Using the listing below, set down each line from the line containing "type=recolor; before=golden car" through the line containing "type=delete; before=violet hoop", both ends included, exactly and with nothing added.

• Dataset entries
■ ■ ■ ■ ■

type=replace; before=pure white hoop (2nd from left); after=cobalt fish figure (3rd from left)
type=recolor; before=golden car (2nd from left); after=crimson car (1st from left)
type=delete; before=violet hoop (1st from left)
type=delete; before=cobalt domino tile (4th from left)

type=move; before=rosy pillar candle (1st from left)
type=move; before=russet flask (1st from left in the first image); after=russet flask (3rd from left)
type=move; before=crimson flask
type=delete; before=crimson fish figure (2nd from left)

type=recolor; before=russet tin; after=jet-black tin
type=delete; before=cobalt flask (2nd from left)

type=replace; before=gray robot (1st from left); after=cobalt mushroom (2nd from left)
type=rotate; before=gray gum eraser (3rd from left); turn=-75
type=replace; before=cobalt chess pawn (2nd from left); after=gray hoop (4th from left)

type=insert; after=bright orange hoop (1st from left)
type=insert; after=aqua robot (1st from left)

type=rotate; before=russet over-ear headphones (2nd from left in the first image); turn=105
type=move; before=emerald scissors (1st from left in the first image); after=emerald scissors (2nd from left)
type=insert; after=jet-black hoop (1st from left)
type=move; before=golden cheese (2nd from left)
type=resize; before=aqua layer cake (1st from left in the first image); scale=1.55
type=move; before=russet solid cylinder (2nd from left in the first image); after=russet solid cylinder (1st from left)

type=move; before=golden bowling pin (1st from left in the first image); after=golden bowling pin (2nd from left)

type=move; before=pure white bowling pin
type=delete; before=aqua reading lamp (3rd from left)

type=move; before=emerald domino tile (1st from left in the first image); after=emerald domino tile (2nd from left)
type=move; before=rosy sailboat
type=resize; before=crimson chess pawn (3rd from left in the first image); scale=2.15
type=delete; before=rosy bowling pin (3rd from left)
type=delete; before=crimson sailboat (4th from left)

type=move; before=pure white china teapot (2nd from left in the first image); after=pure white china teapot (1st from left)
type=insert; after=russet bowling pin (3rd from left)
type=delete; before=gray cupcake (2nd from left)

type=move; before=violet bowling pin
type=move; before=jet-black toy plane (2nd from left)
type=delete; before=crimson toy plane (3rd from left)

■ ■ ■ ■ ■

• Response to the exercise
type=recolor; before=golden car (2nd from left); after=crimson car (1st from left)
type=delete; before=violet hoop (1st from left)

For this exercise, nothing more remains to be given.